- _EXERCISE INSTRUCTIONS_: Give the number of lines in the records below that hold "despertador"; nothing else is needed.
[[ RECORD EXCERPTS open ]]
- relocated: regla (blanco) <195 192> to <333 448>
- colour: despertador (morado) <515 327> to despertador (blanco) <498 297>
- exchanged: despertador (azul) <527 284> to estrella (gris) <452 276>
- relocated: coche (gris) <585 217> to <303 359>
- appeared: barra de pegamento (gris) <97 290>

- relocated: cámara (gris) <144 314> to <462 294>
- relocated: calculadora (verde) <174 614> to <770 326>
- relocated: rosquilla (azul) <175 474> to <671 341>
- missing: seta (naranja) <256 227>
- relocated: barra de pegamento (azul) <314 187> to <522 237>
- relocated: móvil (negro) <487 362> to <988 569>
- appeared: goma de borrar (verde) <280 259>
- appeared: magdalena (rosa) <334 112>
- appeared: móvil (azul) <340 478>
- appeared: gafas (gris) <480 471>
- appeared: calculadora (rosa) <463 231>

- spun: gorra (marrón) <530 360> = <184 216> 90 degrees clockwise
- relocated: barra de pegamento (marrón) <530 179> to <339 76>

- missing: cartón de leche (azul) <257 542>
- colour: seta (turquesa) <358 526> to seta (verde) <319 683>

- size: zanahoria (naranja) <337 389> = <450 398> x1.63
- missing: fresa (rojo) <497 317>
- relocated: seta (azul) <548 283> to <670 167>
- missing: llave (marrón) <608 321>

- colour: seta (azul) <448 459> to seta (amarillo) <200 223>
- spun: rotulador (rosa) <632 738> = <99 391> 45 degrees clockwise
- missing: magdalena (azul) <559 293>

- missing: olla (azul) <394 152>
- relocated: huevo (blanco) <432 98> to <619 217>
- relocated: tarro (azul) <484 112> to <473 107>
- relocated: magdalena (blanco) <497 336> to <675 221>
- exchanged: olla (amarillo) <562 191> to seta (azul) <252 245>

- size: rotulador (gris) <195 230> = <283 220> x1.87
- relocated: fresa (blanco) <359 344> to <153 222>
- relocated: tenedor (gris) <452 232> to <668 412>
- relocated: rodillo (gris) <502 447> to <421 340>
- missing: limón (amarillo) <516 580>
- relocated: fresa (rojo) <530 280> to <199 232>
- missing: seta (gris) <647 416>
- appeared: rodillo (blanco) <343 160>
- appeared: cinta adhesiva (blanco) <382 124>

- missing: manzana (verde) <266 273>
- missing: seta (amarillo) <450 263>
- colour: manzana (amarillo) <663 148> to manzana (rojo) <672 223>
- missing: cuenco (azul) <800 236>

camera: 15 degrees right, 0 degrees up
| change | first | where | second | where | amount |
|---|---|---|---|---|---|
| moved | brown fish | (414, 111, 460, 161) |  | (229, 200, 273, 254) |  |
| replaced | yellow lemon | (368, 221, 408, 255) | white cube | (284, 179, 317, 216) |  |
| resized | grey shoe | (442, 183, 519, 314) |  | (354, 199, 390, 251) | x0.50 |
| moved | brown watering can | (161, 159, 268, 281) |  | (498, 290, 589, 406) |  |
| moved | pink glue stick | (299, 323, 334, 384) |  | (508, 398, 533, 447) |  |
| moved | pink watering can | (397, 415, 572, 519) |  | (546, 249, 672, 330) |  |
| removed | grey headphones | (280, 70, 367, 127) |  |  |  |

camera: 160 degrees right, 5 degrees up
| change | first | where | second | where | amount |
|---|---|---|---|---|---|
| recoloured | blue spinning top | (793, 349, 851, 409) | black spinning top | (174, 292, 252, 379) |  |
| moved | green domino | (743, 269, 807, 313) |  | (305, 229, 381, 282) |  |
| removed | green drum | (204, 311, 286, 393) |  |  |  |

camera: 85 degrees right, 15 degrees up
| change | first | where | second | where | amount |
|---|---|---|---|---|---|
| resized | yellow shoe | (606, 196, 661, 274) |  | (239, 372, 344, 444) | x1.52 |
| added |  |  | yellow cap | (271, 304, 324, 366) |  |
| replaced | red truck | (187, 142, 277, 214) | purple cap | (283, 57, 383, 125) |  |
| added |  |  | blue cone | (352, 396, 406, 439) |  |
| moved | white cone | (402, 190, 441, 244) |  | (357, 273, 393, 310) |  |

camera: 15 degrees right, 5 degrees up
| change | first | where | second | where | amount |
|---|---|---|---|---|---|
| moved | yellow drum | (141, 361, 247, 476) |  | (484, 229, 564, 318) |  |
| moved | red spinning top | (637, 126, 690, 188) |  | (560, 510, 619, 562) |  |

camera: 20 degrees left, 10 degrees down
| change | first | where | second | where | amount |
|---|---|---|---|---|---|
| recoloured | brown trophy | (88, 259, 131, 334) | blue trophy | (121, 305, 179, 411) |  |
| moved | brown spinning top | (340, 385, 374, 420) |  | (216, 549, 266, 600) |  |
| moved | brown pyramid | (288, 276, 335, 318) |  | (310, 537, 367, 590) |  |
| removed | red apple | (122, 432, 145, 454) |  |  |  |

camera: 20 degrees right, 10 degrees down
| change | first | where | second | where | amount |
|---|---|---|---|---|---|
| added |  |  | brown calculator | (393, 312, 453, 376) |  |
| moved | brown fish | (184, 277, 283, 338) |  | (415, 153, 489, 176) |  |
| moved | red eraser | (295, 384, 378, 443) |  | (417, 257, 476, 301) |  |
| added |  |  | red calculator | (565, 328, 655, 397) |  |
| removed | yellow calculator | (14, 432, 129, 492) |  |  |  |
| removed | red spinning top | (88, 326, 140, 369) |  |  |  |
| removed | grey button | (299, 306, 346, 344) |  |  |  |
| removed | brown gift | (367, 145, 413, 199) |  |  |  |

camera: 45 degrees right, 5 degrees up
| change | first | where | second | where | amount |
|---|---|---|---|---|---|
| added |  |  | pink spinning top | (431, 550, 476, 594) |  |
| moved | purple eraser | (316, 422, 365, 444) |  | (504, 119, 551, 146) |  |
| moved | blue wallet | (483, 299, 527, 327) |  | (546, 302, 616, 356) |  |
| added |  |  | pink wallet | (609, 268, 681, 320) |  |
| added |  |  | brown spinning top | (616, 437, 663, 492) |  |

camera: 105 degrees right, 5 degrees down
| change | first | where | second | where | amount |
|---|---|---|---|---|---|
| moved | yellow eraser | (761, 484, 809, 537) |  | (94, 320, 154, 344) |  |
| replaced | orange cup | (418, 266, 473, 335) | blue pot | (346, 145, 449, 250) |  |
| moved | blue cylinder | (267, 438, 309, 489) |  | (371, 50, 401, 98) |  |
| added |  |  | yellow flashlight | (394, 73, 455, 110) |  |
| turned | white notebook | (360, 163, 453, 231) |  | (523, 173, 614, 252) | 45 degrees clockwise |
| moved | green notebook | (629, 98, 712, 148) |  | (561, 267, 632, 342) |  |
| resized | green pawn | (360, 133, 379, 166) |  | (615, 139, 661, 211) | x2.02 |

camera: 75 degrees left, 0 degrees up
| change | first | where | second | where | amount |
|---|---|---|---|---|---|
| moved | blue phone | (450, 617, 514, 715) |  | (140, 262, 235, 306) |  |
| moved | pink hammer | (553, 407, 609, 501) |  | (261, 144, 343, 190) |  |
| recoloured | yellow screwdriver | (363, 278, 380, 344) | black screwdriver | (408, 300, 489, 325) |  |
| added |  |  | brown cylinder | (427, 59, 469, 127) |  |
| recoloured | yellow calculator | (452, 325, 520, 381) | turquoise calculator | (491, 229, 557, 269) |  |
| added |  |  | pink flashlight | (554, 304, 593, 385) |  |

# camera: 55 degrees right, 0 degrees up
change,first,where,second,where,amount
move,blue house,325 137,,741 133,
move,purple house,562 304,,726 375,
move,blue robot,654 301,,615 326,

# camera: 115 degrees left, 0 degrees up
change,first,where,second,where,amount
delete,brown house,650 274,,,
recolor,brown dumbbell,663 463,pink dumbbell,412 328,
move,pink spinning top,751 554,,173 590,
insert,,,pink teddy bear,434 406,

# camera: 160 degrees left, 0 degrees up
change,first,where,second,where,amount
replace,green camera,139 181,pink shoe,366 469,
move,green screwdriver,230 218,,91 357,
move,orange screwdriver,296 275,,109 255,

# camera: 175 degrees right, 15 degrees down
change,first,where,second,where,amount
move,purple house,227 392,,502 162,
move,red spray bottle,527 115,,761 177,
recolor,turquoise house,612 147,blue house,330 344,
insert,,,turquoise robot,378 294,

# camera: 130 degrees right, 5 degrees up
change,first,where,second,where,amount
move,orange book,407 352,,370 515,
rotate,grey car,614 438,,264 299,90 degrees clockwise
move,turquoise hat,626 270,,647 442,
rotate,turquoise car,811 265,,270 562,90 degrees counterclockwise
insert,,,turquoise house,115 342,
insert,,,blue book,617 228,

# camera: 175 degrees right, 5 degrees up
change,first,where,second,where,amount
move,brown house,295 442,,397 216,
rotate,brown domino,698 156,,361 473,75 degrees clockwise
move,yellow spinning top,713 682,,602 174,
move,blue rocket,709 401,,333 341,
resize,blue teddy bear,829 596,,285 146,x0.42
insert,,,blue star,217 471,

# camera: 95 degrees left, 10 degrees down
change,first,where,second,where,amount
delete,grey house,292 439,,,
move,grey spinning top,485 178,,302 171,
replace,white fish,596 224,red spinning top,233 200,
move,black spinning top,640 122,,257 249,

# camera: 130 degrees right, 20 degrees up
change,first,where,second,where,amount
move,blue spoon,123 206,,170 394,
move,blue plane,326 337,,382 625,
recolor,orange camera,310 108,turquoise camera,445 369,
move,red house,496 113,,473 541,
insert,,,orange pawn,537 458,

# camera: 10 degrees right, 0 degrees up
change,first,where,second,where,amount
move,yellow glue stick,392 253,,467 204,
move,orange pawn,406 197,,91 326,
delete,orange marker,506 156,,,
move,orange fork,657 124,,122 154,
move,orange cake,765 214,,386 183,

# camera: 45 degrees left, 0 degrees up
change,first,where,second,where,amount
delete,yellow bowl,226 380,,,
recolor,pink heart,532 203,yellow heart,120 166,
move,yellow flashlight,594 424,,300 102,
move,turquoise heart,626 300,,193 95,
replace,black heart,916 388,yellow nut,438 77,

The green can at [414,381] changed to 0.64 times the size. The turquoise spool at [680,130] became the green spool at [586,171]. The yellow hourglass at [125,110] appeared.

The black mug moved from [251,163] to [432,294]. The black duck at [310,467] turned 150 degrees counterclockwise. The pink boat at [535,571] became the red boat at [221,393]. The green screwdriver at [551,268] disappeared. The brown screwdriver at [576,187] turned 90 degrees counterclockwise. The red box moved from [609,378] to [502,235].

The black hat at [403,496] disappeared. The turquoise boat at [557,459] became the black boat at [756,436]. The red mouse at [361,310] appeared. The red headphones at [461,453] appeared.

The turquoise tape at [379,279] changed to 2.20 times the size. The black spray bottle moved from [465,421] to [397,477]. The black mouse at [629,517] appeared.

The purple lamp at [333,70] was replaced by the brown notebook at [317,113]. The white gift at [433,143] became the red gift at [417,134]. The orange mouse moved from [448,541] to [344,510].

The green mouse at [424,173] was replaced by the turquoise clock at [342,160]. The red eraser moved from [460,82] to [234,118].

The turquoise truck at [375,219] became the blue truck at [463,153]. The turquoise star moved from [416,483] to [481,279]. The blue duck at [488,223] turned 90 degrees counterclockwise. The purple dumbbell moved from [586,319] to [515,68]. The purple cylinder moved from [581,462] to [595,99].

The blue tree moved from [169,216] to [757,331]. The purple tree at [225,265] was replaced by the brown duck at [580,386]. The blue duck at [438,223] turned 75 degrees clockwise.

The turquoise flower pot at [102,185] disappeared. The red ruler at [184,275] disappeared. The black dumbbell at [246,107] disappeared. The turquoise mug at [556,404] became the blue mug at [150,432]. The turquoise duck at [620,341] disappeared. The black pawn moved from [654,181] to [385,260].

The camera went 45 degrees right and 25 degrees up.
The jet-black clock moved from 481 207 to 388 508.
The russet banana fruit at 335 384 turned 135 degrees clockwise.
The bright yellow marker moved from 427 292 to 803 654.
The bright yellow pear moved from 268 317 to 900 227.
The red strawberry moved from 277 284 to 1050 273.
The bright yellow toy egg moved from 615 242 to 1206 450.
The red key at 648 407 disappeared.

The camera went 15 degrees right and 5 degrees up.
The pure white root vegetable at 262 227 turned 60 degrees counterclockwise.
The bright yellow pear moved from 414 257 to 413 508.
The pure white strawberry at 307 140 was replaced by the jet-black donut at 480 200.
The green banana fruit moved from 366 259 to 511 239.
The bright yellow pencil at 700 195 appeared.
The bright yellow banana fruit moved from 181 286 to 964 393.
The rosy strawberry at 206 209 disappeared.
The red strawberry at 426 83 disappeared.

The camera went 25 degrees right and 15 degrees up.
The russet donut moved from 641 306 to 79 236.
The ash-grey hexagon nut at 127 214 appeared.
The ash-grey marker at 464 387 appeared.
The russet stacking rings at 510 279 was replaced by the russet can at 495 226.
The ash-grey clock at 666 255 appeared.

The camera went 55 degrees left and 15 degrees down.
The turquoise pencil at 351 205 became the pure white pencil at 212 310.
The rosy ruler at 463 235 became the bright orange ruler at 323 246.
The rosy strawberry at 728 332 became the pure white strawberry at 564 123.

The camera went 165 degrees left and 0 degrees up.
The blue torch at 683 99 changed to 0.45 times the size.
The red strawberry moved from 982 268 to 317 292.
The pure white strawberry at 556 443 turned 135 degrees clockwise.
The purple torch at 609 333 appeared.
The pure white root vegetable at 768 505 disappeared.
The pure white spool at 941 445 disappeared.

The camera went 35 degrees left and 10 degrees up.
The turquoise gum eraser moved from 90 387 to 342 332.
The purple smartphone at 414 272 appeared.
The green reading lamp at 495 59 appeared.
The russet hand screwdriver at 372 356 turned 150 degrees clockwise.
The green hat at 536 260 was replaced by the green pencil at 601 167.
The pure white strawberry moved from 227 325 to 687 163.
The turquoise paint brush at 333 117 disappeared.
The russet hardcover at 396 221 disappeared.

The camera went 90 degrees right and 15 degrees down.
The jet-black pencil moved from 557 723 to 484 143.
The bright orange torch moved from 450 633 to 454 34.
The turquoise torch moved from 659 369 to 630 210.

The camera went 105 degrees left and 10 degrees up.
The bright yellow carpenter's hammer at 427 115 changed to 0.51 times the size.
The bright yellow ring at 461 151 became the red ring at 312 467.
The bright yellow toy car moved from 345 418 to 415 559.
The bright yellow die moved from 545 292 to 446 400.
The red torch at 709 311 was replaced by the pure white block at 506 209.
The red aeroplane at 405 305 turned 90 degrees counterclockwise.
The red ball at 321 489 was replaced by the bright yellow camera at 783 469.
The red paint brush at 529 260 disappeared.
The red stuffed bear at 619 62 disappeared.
[[ RECORD EXCERPTS closed ]]
- _EXERCISE ANSWER_: 2